• _Exercise directions_
Line by line, repeat the material below exactly and leave the images out.

________

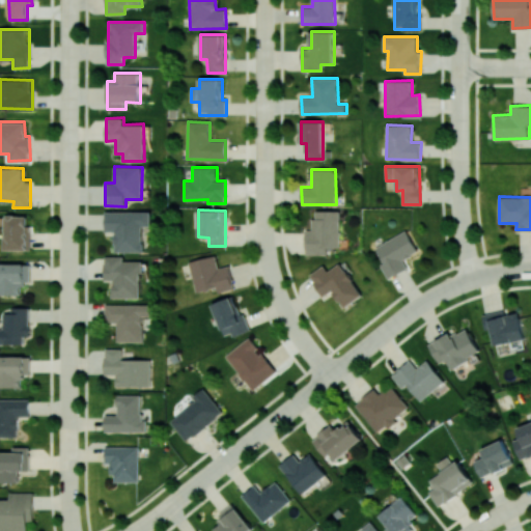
[(339,211),(313,211),(313,229),(306,230),(306,255),(327,254),(327,247),(340,247),(339,211)]
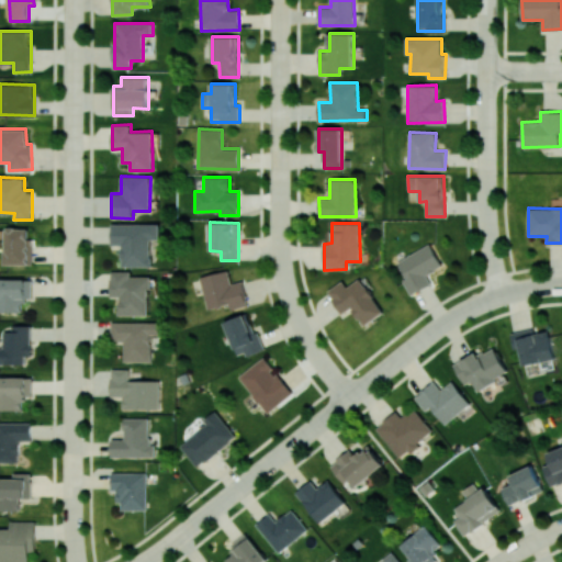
[(159,224),(113,224),(113,245),(122,245),(122,266),(152,266),(152,239),(160,239),(159,224)]
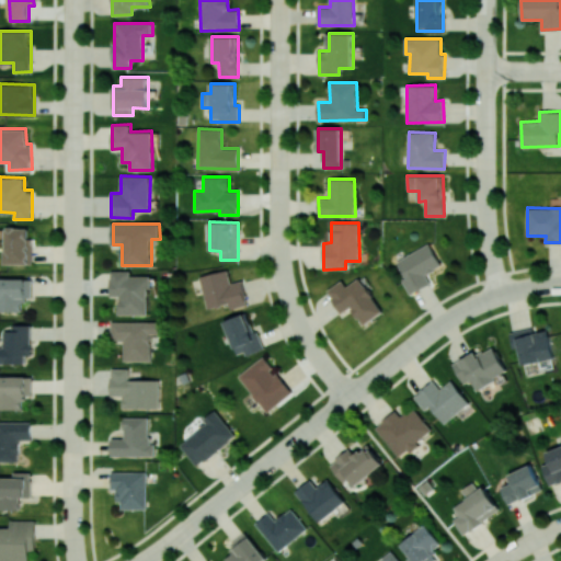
[(6,263),(31,263),(32,227),(6,227),(6,263)]
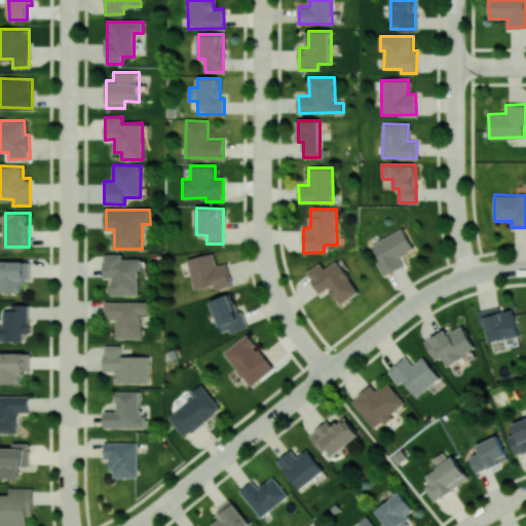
[(372,243),(380,261),(377,262),(384,275),(404,266),(400,257),(414,250),(404,228),(372,243)]
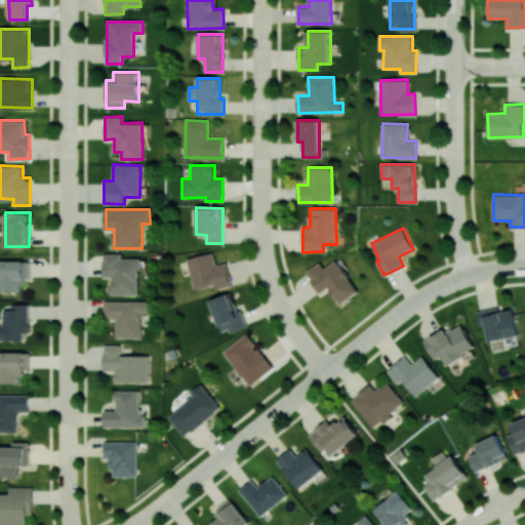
[(187,258),(194,288),(214,283),(215,289),(232,285),(227,263),(216,265),(213,252),(187,258)]
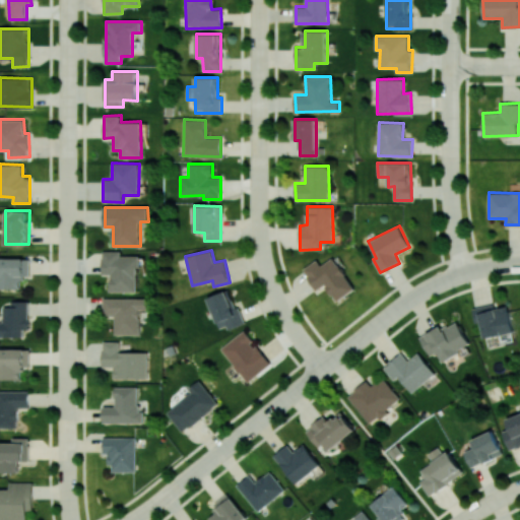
[(138,256),(122,256),(122,251),(103,251),(103,273),(111,274),(111,290),(138,291),(138,256)]
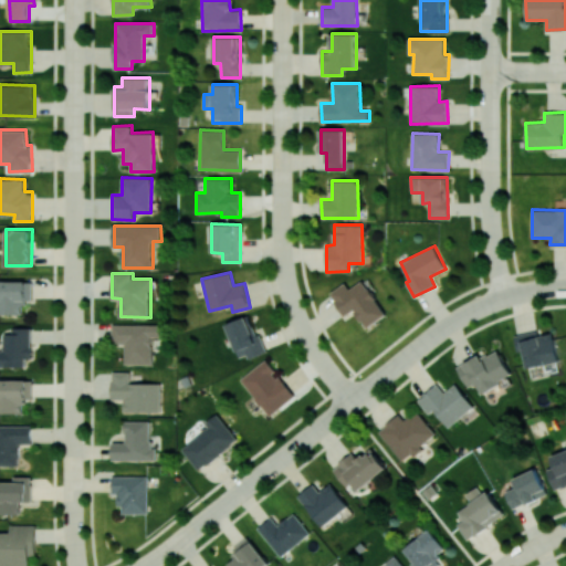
[(0,314),(23,315),(23,302),(31,302),(32,281),(0,280),(0,314)]
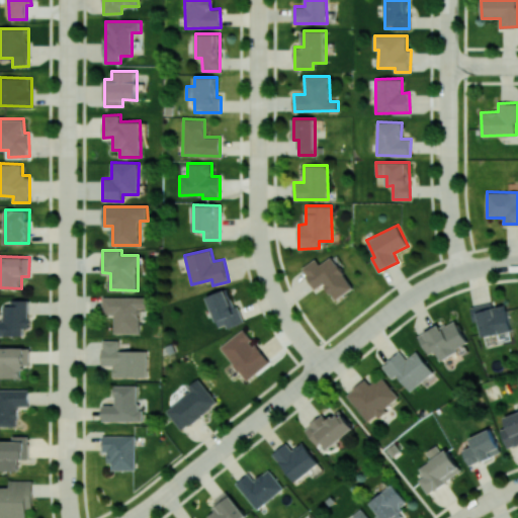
[(334,299),(353,289),(334,256),(320,264),(317,259),(303,267),(315,289),(325,283),(334,299)]
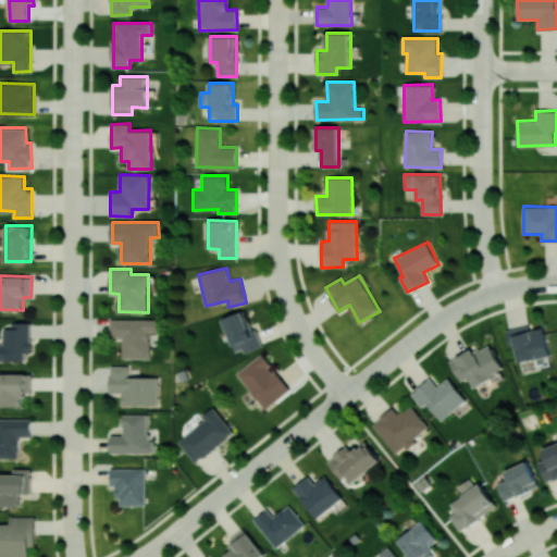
[(234,354),(259,347),(248,310),(223,318),(234,354)]
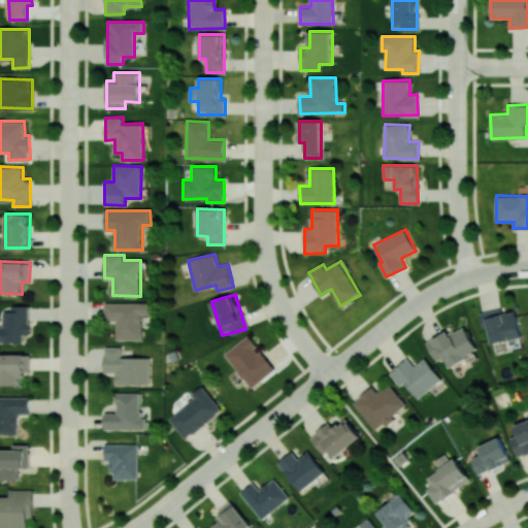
[(142,315),(151,315),(151,302),(105,303),(105,320),(117,320),(117,340),(142,339),(142,315)]
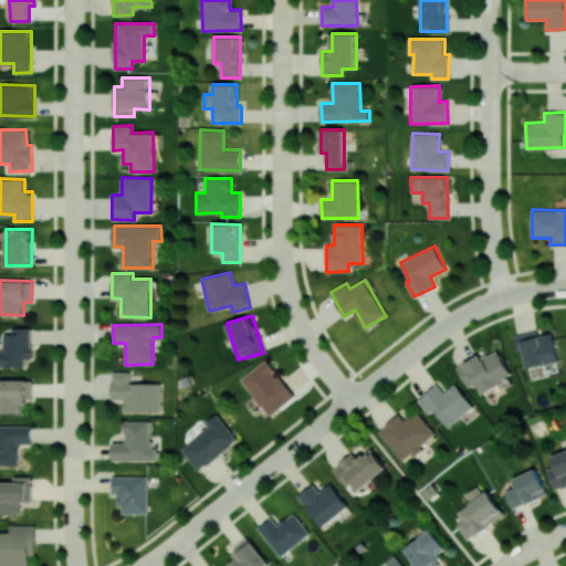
[(0,366),(25,366),(25,358),(31,358),(31,327),(12,327),(12,333),(3,333),(4,350),(0,350),(0,366)]
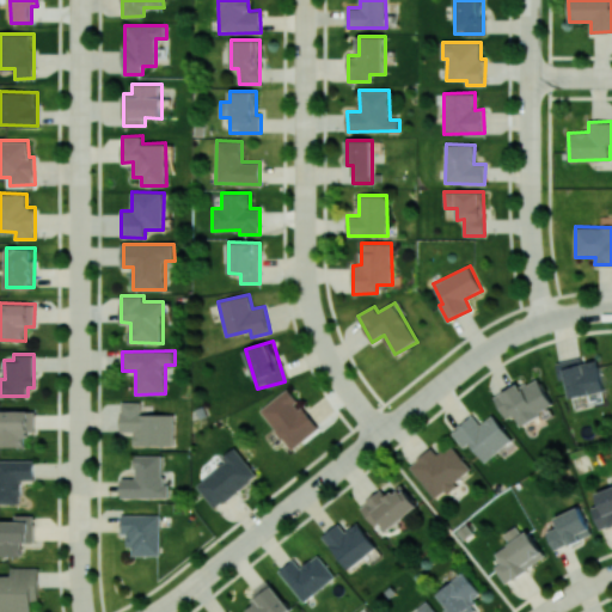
[(605,391),(598,360),(583,363),(582,357),(556,363),(561,381),(565,380),(570,398),(605,391)]
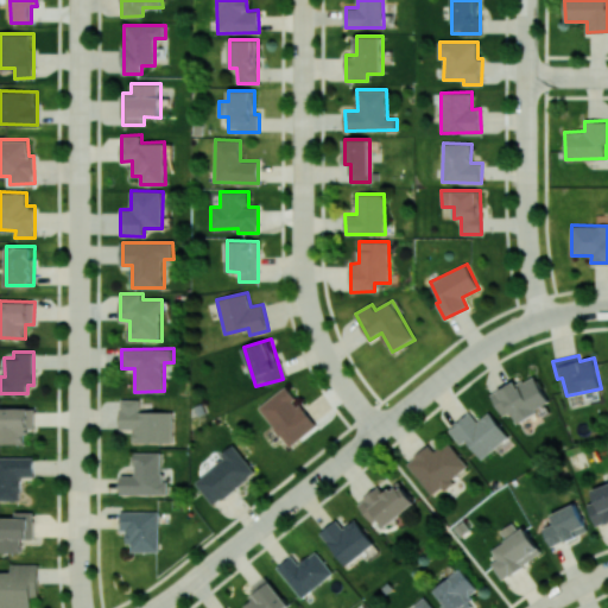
[(502,417),(512,412),(517,422),(550,405),(534,373),(492,394),(502,417)]
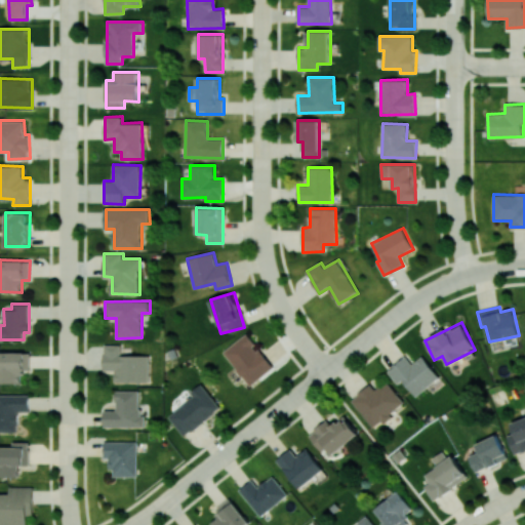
[(223,352),(250,387),(274,368),(247,333),(223,352)]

________

• _Response for this exercise_
[(339,211),(313,211),(313,229),(306,230),(306,255),(327,254),(327,247),(340,247),(339,211)]
[(159,224),(113,224),(113,245),(122,245),(122,266),(152,266),(152,239),(160,239),(159,224)]
[(6,263),(31,263),(32,227),(6,227),(6,263)]
[(372,243),(380,261),(377,262),(384,275),(404,266),(400,257),(414,250),(404,228),(372,243)]
[(187,258),(194,288),(214,283),(215,289),(232,285),(227,263),(216,265),(213,252),(187,258)]
[(138,256),(122,256),(122,251),(103,251),(103,273),(111,274),(111,290),(138,291),(138,256)]
[(0,314),(23,315),(23,302),(31,302),(32,281),(0,280),(0,314)]
[(334,299),(353,289),(334,256),(320,264),(317,259),(303,267),(315,289),(325,283),(334,299)]
[(234,354),(259,347),(248,310),(223,318),(234,354)]
[(142,315),(151,315),(151,302),(105,303),(105,320),(117,320),(117,340),(142,339),(142,315)]
[(0,366),(25,366),(25,358),(31,358),(31,327),(12,327),(12,333),(3,333),(4,350),(0,350),(0,366)]
[(605,391),(598,360),(583,363),(582,357),(556,363),(561,381),(565,380),(570,398),(605,391)]
[(502,417),(512,412),(517,422),(550,405),(534,373),(492,394),(502,417)]
[(223,352),(250,387),(274,368),(247,333),(223,352)]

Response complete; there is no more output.